Dataset excerpts:

*** Begin section ***

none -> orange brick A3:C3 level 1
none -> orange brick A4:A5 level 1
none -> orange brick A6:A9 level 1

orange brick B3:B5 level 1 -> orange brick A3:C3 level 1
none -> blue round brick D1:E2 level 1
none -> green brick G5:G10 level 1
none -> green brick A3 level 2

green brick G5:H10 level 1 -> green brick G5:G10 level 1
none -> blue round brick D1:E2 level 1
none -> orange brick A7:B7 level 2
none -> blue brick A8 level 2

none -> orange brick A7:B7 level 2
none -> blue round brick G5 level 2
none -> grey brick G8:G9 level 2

*** End section ***
*** Begin section ***

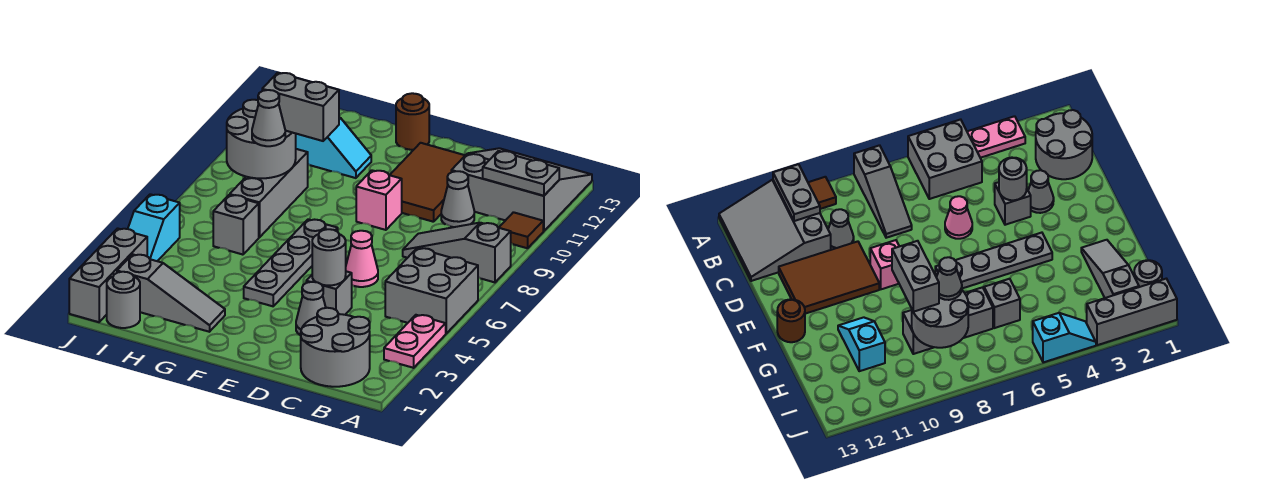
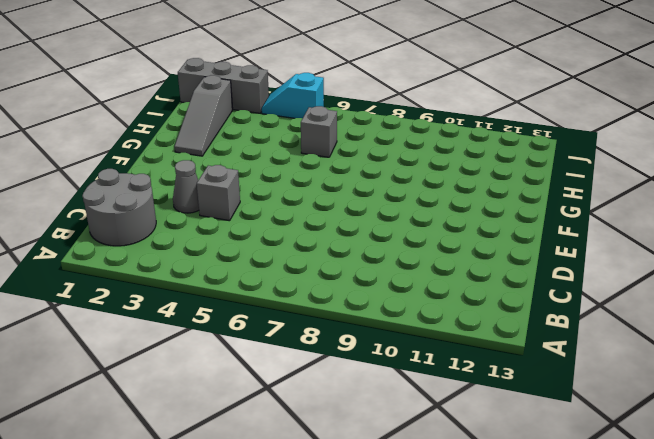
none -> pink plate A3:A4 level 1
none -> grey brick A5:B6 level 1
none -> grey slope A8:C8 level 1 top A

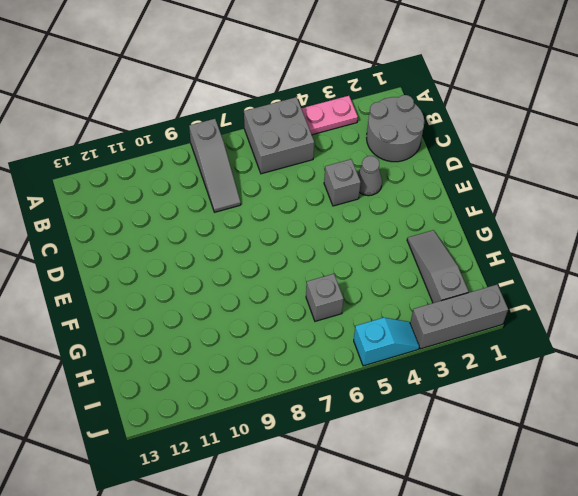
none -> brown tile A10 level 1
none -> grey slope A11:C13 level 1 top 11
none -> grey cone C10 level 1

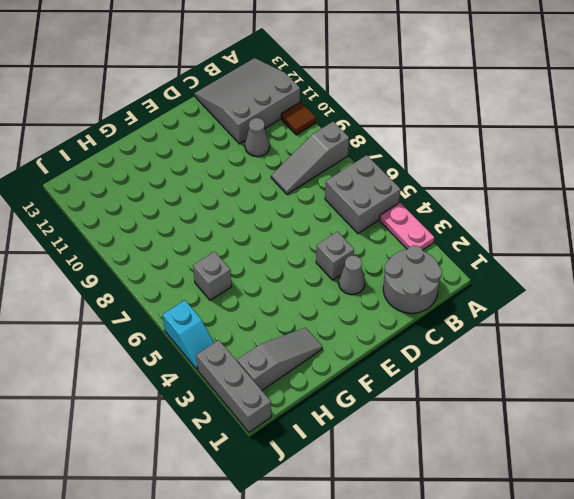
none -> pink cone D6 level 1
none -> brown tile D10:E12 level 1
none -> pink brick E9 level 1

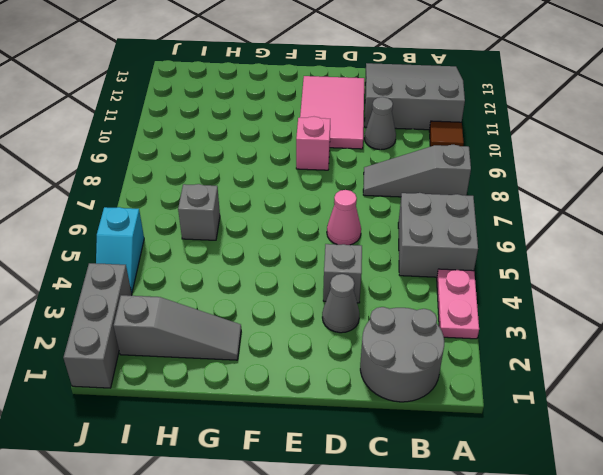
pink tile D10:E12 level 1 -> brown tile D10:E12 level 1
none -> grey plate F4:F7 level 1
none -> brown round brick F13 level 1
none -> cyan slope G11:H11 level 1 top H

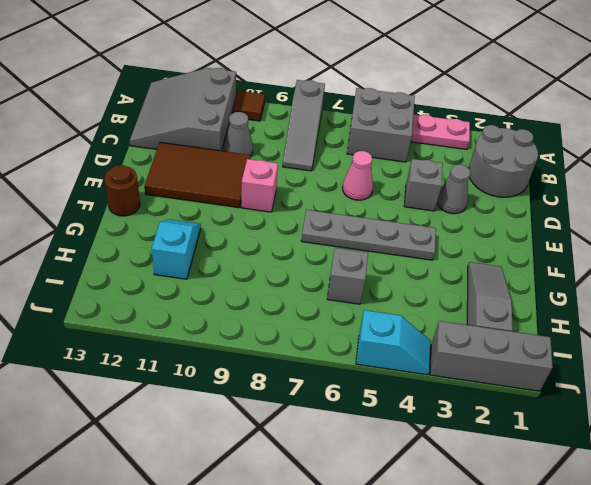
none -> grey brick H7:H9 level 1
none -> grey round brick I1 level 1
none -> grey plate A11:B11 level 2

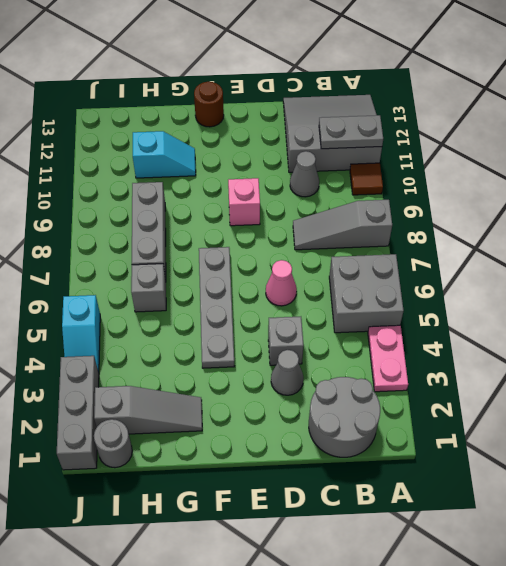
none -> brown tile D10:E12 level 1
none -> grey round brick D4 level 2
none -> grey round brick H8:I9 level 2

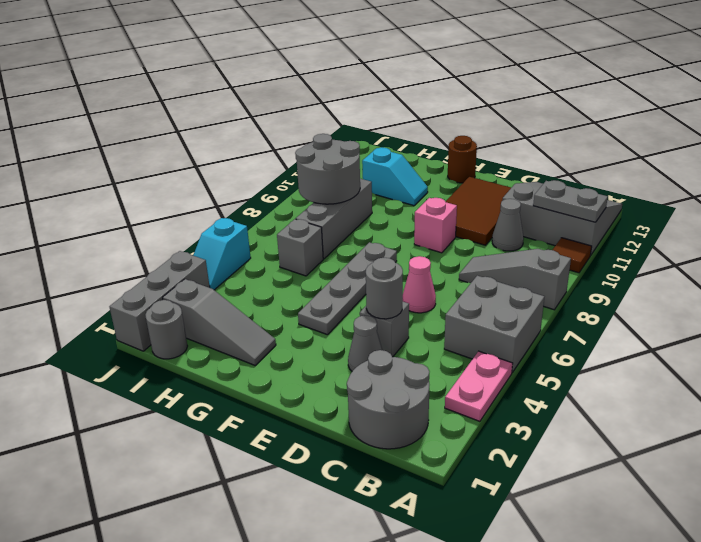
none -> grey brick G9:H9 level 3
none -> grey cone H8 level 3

*** End section ***

# Aim of the task
Would you please return all lines of the data that include the word "green"?

# Exercise result
none -> green brick G5:G10 level 1
none -> green brick A3 level 2
green brick G5:H10 level 1 -> green brick G5:G10 level 1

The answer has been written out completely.